All lines with the word "slope" in the material below are required.

● SUPPLIED INFORMATION:
>>
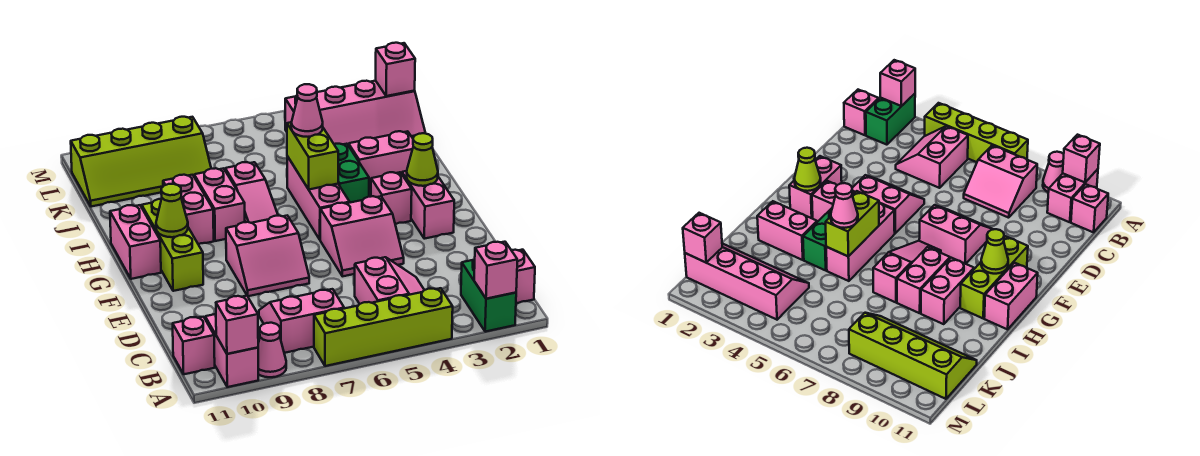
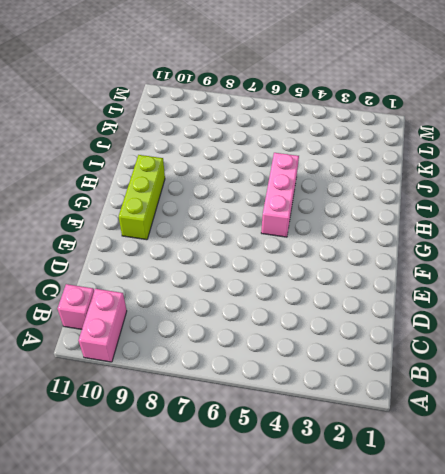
none -> green 1x2 brick [461,259,516,332]
none -> lime 1x4 brick [314,288,453,366]
none -> pink 1x1 cone [258,323,286,377]

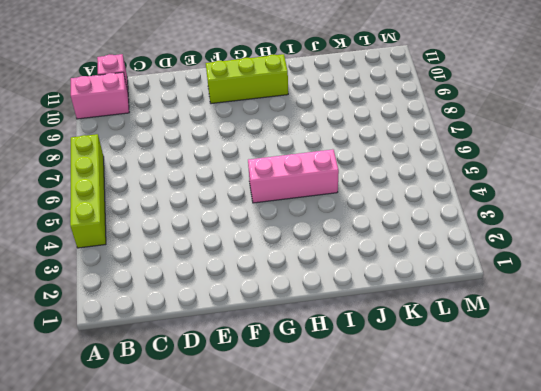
none -> green 1x2 brick [461,259,516,332]
none -> pink 1x1 cone [258,323,286,377]
none -> pink 1x1 brick [511,250,535,303]

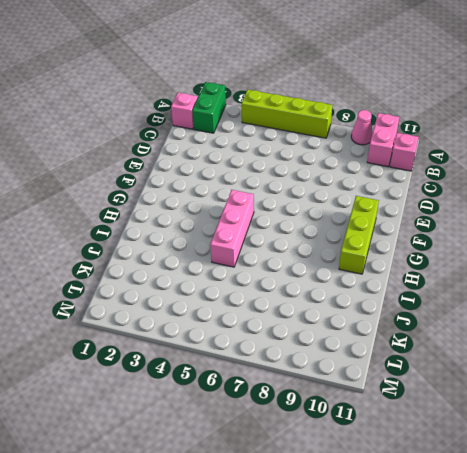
none -> pink 2x2 slope [355,257,424,304]
none -> pink 2x2 slope [259,289,344,353]
none -> pink 2x2 slope [320,196,404,276]

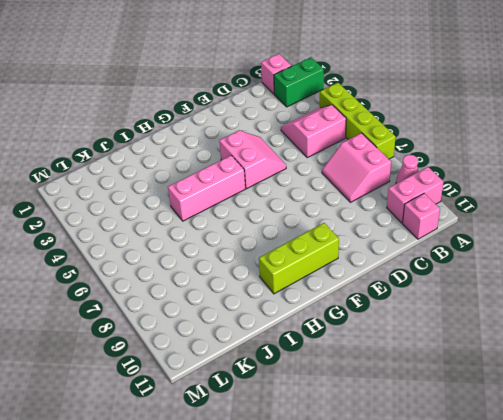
none -> pink 2x2 slope [226,216,309,296]
none -> pink 1x2 brick [402,171,454,239]
none -> pink 1x1 brick [371,172,412,224]

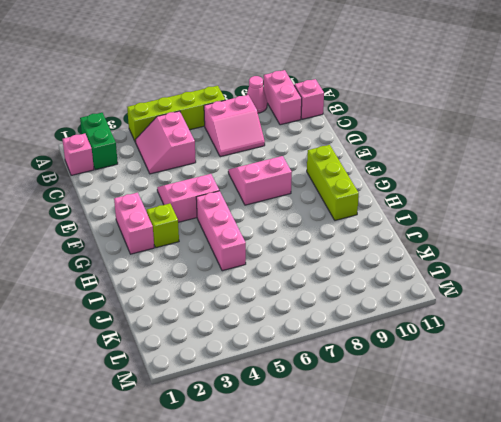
lime 1x1 brick [147,204,179,248] -> pink 1x1 brick [371,172,412,224]
none -> pink 1x3 slope [225,162,278,223]
none -> pink 1x2 brick [110,205,161,279]
none -> green 1x2 brick [334,144,369,203]

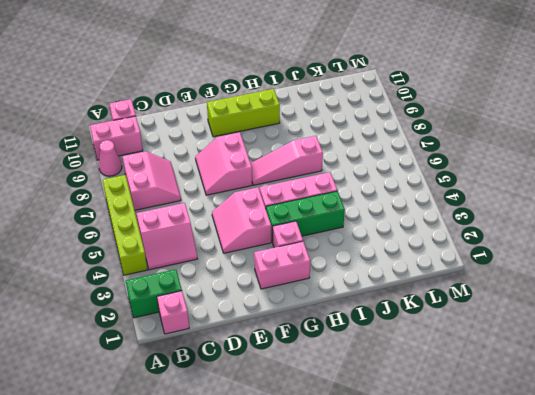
green 1x3 brick [266,191,345,242] -> green 1x2 brick [334,144,369,203]
none -> pink 1x2 brick [110,205,161,279]
none -> pink 1x2 brick [194,168,245,241]
none -> pink 1x2 brick [163,175,214,244]

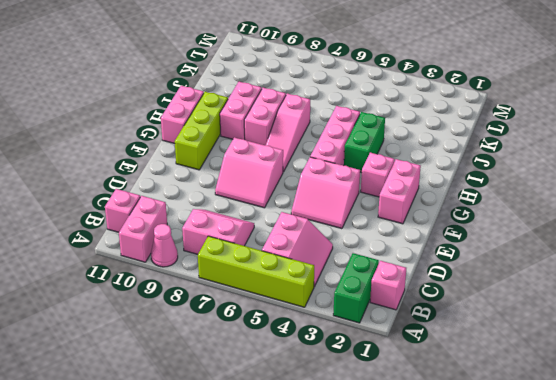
none -> pink 1x2 brick [349,131,413,190]
none -> pink 2x4 slope [285,81,425,146]
none -> lime 2x4 slope [71,117,211,207]

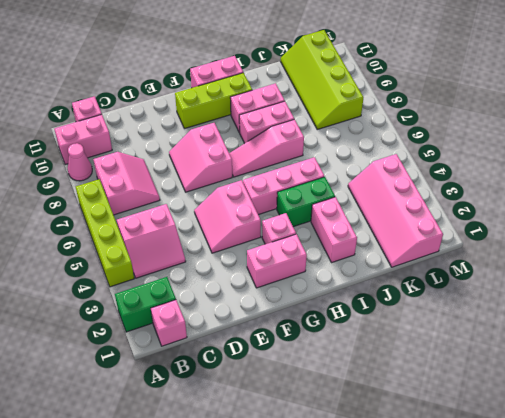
none -> pink 1x1 brick [474,242,517,299]
none -> pink 1x1 brick [216,296,258,354]
none -> lime 1x1 cone [407,133,438,186]

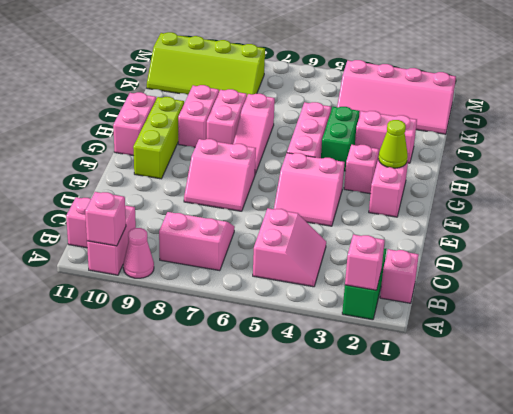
none -> lime 1x4 brick [314,288,453,366]
none -> lime 1x1 cone [156,184,188,237]
none -> lime 1x2 brick [287,122,338,189]

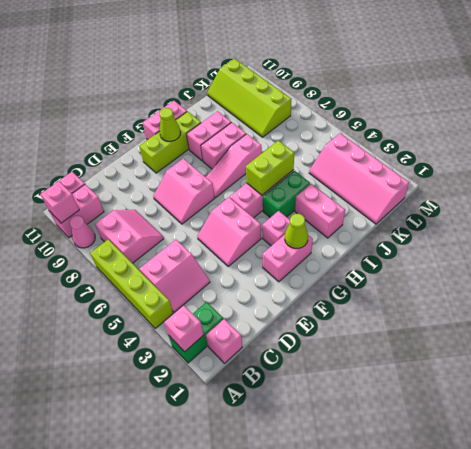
none -> pink 1x1 brick [375,43,415,96]
none -> pink 1x1 cone [291,84,323,137]

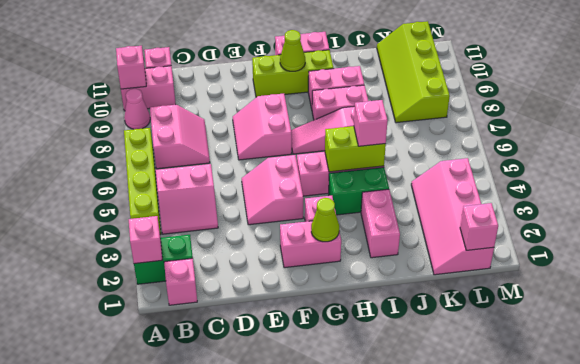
pink 1x1 brick [354,100,388,146] -> pink 1x1 cone [291,84,323,137]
<<
● TASK RESULT:
none -> pink 2x2 slope [355,257,424,304]
none -> pink 2x2 slope [259,289,344,353]
none -> pink 2x2 slope [320,196,404,276]
none -> pink 2x2 slope [226,216,309,296]
none -> pink 1x3 slope [225,162,278,223]
none -> pink 2x4 slope [285,81,425,146]
none -> lime 2x4 slope [71,117,211,207]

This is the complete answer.